### Your objective:
Transcribe the stretch of entries below from the line with "camera: 20 degrees right, 0 degrees up" through the line with "(736, 409) = (806, 543): blue", exactly and with both ends included; leave out all other lines.

[Data shown Boundary: Start]

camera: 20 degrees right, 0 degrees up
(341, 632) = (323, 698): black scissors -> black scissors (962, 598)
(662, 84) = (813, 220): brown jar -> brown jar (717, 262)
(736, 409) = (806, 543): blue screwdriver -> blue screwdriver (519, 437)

[Data shown Boundary: End]
[Data shown Boundary: Start]

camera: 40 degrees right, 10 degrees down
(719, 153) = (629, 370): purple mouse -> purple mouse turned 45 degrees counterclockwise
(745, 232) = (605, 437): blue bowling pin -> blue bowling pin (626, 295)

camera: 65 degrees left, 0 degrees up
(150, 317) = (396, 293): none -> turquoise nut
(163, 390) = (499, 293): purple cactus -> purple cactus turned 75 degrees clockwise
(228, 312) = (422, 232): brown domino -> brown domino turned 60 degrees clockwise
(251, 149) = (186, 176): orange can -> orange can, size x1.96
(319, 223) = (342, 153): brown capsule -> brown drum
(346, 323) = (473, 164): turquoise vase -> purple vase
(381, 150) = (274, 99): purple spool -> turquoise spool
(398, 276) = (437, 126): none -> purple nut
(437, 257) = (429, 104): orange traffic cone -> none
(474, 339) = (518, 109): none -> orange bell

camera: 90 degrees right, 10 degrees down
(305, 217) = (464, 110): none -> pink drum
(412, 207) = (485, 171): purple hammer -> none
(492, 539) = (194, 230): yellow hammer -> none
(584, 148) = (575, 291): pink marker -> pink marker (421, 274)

[Data shown Boundary: End]

### Expected answer:
camera: 20 degrees right, 0 degrees up
(341, 632) = (323, 698): black scissors -> black scissors (962, 598)
(662, 84) = (813, 220): brown jar -> brown jar (717, 262)
(736, 409) = (806, 543): blue screwdriver -> blue screwdriver (519, 437)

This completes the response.